*RECORD SET*
******

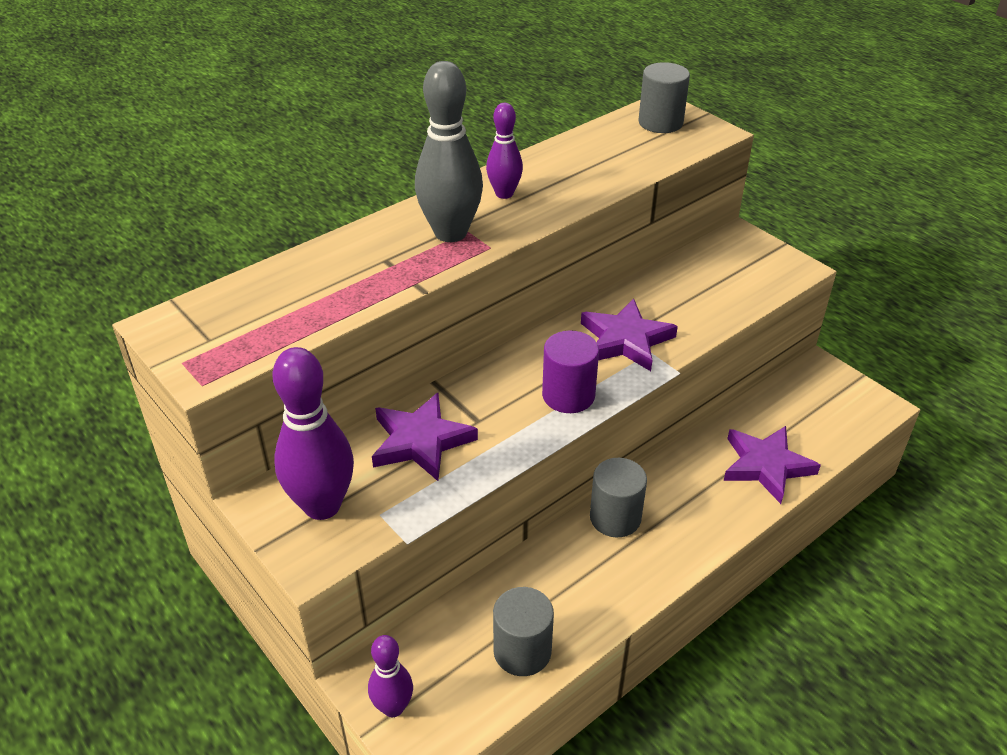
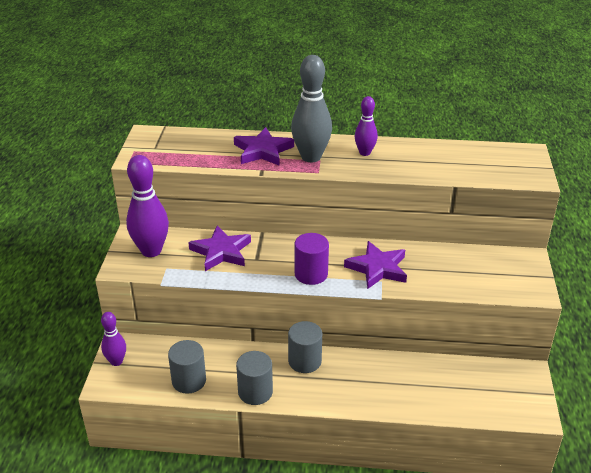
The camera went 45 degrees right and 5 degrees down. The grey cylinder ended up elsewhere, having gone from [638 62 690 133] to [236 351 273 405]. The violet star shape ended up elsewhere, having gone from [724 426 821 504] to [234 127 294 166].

******

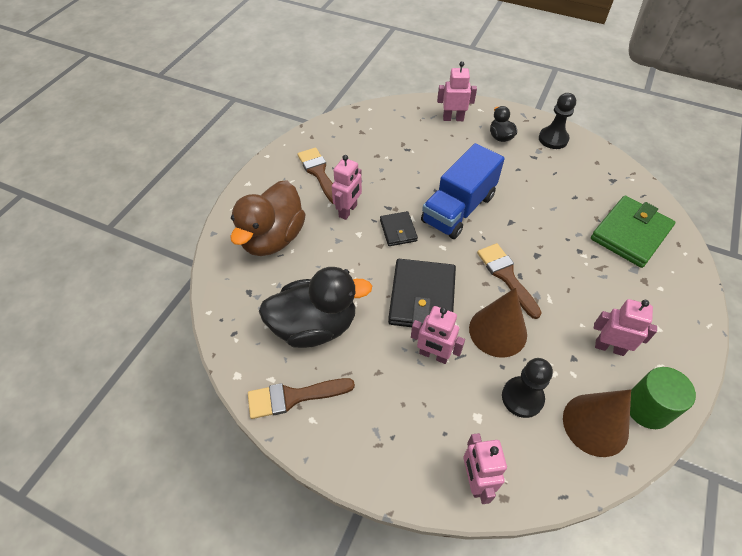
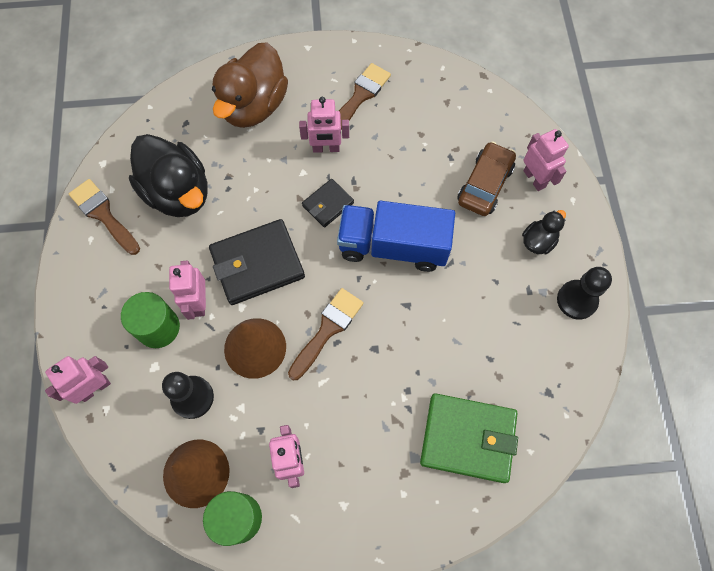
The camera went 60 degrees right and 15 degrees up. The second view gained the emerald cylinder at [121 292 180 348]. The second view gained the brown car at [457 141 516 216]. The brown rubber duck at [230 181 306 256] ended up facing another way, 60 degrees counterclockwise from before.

******

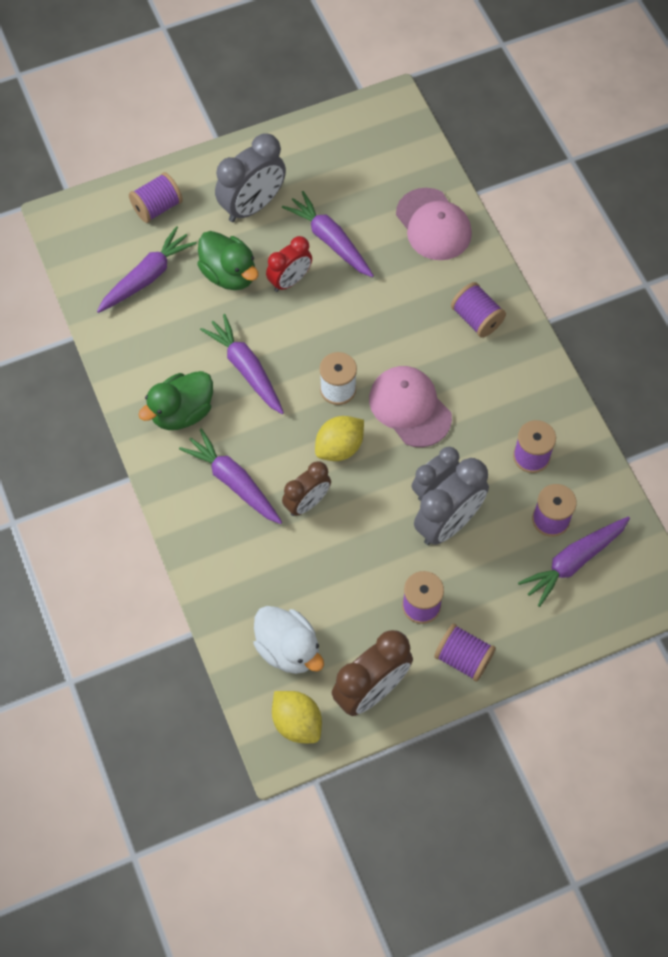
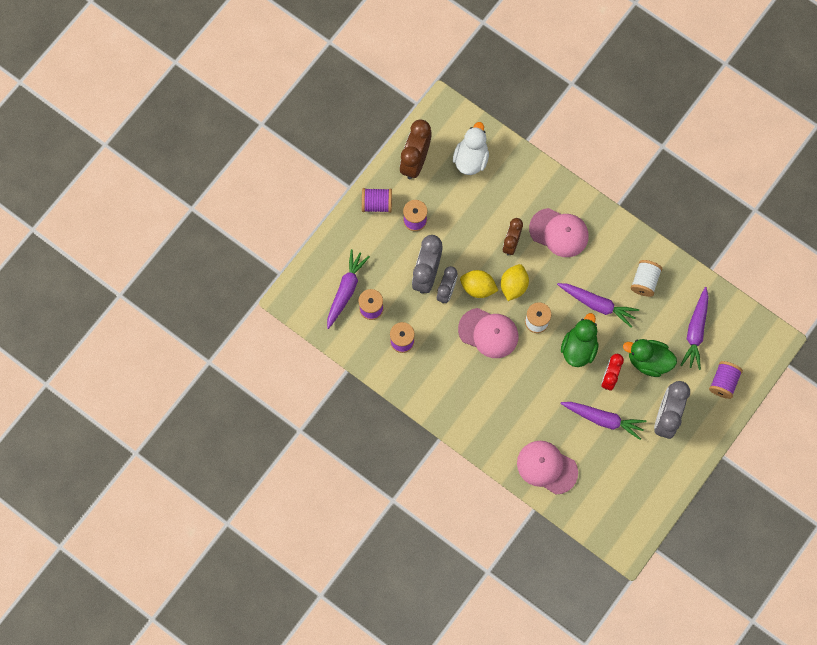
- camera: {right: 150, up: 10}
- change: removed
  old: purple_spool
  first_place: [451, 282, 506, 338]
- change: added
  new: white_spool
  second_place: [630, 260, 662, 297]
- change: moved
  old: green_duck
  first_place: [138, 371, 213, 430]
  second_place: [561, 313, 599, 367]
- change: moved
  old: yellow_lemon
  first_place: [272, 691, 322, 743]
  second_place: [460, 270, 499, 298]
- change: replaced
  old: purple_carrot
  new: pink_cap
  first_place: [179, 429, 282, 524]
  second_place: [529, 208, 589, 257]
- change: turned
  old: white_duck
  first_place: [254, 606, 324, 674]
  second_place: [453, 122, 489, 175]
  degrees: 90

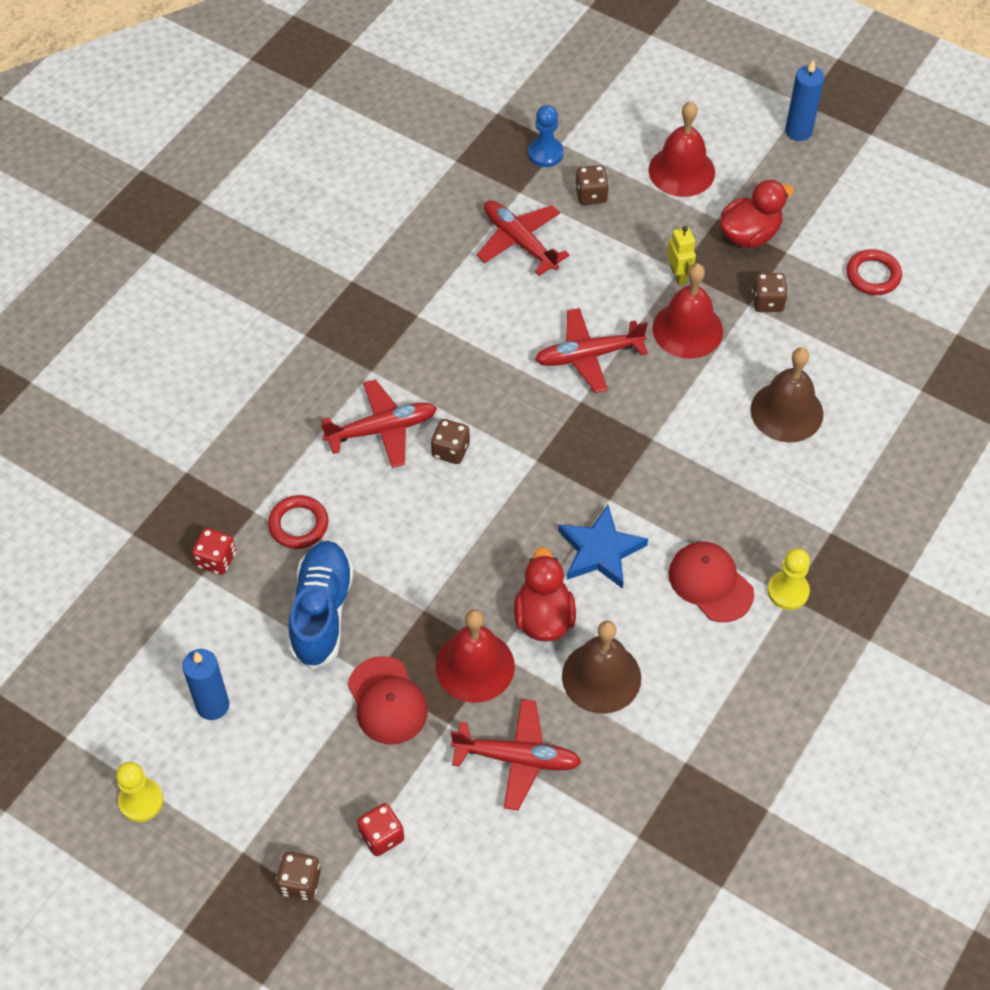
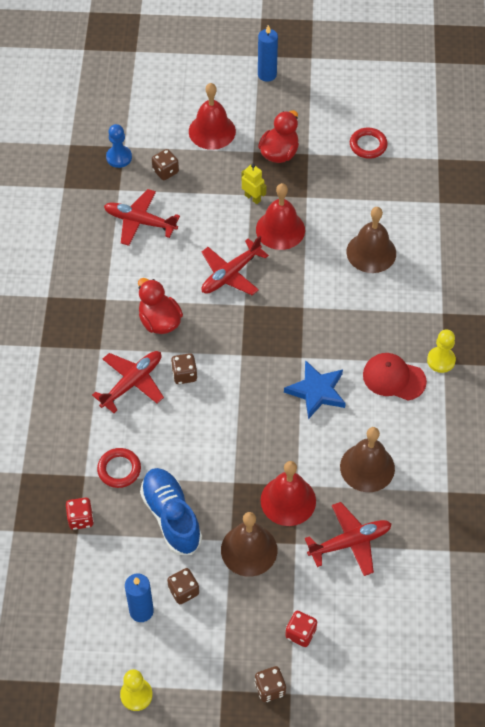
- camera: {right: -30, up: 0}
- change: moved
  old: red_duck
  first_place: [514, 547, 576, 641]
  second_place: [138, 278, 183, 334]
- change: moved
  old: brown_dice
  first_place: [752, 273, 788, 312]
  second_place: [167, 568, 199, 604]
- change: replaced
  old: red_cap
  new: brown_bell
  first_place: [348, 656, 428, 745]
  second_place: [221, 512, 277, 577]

******

*PROBLEM DESCRIPTION*
From the material above, set down exactly the lines between the line holding "- change: removed" and the line holding "second_place: [453, 122, 489, 175]", inclusive. Include nothing else.

*ANSWER FOR THE TASK*
- change: removed
  old: purple_spool
  first_place: [451, 282, 506, 338]
- change: added
  new: white_spool
  second_place: [630, 260, 662, 297]
- change: moved
  old: green_duck
  first_place: [138, 371, 213, 430]
  second_place: [561, 313, 599, 367]
- change: moved
  old: yellow_lemon
  first_place: [272, 691, 322, 743]
  second_place: [460, 270, 499, 298]
- change: replaced
  old: purple_carrot
  new: pink_cap
  first_place: [179, 429, 282, 524]
  second_place: [529, 208, 589, 257]
- change: turned
  old: white_duck
  first_place: [254, 606, 324, 674]
  second_place: [453, 122, 489, 175]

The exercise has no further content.